GOAL OF THE EXERCISE: Find each line in the rows below that contains the string "grace" and copy it out. Case counts.

DATA:
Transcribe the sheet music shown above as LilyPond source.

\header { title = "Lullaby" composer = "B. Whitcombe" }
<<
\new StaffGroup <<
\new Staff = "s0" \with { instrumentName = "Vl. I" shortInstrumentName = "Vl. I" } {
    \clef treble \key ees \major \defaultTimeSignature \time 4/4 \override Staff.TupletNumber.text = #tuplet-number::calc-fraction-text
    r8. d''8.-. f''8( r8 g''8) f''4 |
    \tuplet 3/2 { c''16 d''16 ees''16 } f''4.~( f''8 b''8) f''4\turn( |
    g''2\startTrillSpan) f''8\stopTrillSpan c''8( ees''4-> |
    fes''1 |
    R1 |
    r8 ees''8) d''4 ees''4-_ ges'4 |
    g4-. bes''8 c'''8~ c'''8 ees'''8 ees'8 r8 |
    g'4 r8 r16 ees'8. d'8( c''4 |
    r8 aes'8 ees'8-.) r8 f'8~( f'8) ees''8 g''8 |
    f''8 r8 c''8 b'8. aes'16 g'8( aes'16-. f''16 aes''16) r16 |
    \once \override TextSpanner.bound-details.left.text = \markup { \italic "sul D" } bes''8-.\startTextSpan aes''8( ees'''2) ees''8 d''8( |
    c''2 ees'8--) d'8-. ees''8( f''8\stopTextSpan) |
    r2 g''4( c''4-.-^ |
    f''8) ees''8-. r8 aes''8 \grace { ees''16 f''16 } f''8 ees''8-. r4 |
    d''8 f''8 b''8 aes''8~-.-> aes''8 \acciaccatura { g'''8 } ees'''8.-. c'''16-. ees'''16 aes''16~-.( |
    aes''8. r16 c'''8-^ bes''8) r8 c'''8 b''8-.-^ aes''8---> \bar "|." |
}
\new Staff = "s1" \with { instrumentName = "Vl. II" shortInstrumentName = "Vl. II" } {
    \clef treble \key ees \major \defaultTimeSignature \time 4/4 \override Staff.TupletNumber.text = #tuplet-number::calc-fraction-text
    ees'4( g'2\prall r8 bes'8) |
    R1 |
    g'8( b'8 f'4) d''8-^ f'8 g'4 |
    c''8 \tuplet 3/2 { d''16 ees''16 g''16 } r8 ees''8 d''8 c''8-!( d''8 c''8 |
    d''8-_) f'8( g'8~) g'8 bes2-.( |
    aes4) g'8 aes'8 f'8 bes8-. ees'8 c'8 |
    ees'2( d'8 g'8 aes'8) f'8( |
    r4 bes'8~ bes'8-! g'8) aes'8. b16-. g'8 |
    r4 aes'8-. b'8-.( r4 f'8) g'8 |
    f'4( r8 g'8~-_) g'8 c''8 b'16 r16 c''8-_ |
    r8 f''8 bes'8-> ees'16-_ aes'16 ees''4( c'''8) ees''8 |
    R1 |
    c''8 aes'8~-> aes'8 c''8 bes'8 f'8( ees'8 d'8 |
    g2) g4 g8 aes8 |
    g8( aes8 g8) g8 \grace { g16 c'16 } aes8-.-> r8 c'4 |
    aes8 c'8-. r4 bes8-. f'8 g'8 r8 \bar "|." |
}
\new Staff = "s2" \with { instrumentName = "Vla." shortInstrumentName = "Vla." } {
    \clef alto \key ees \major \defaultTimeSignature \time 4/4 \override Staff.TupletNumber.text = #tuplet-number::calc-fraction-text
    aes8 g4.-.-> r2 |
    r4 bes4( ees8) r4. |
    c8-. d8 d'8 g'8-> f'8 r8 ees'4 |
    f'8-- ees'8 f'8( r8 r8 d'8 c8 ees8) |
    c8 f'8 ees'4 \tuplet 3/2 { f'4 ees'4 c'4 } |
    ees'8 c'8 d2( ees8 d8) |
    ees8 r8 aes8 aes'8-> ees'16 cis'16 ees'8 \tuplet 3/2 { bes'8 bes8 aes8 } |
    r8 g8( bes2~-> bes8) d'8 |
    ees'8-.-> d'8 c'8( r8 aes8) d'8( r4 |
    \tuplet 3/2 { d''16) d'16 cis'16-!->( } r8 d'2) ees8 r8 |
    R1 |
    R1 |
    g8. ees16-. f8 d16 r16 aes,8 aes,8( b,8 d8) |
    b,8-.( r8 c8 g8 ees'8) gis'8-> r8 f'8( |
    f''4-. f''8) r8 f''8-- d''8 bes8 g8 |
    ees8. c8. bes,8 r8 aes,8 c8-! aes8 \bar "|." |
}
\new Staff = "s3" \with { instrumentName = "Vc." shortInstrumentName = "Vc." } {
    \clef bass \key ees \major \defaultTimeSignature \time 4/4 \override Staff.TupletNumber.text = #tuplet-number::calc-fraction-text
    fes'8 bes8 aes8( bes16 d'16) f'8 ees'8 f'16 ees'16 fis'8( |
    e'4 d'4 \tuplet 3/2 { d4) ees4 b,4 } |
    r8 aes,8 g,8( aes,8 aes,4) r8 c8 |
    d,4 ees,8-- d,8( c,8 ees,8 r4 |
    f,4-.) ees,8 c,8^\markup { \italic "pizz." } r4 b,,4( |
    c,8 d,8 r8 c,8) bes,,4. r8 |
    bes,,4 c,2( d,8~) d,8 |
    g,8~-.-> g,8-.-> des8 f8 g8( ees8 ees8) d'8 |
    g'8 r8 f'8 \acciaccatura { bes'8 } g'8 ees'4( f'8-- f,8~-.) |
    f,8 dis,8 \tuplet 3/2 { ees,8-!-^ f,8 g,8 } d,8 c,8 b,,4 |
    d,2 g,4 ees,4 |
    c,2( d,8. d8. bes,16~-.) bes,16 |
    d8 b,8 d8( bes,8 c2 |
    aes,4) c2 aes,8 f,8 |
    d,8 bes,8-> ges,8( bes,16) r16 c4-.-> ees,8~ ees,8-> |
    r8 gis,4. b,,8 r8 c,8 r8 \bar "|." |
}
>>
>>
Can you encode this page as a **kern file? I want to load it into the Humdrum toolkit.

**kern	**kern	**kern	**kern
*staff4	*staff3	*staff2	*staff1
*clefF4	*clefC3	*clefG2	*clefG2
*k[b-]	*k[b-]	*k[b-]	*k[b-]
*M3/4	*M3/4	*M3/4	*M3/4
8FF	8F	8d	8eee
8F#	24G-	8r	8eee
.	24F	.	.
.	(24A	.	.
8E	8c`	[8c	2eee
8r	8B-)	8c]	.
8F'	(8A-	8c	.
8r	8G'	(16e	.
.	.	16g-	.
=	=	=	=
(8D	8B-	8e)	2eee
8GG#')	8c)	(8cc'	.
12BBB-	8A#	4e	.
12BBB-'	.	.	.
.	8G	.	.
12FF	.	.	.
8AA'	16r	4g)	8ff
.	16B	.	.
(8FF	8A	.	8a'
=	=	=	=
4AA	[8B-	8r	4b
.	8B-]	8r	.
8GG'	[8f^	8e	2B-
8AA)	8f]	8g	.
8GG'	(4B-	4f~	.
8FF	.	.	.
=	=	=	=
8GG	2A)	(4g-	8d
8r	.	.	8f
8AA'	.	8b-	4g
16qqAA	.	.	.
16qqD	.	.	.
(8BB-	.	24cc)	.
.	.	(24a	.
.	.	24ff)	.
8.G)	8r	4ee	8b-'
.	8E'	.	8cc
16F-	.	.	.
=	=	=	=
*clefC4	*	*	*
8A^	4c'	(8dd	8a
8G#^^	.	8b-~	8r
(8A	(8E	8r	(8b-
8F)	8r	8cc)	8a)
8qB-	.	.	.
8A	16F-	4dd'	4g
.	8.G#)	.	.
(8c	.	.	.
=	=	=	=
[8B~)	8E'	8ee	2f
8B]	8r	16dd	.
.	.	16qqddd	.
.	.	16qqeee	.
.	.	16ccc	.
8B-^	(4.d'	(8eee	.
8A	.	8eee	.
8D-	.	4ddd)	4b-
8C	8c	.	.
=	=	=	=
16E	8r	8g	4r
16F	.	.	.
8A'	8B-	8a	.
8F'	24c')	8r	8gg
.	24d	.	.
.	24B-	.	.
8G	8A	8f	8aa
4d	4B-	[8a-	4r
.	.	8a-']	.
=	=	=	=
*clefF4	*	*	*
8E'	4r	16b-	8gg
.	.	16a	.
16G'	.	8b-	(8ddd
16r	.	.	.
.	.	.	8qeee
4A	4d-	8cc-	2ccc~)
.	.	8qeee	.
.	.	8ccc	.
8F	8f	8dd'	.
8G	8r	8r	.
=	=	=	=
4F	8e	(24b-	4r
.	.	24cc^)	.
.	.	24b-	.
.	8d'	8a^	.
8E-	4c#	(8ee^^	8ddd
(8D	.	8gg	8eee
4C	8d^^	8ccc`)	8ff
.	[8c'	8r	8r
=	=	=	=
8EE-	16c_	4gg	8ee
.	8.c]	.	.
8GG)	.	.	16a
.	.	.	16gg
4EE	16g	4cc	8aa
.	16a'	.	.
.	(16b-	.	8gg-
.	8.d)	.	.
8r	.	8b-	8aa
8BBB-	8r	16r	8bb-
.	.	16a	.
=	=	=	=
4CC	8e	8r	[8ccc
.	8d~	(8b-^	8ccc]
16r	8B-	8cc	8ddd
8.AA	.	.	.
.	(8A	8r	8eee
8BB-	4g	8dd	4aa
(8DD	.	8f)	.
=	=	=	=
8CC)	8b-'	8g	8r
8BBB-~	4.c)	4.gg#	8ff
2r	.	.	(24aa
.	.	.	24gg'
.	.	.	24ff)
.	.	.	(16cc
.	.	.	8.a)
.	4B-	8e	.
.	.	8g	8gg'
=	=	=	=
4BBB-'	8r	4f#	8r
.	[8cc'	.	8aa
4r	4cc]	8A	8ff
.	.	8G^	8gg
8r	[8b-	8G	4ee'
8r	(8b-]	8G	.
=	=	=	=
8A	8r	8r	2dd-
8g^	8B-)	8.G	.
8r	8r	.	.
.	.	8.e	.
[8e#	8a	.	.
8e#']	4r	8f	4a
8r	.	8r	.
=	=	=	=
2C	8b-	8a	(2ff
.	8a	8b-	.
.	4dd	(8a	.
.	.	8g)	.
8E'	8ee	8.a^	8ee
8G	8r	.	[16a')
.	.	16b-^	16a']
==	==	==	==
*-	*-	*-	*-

RESULT BELOW:
    f''8) ees''8-. r8 aes''8 \grace { ees''16 f''16 } f''8 ees''8-. r4 |
    g8( aes8 g8) g8 \grace { g16 c'16 } aes8-.-> r8 c'4 |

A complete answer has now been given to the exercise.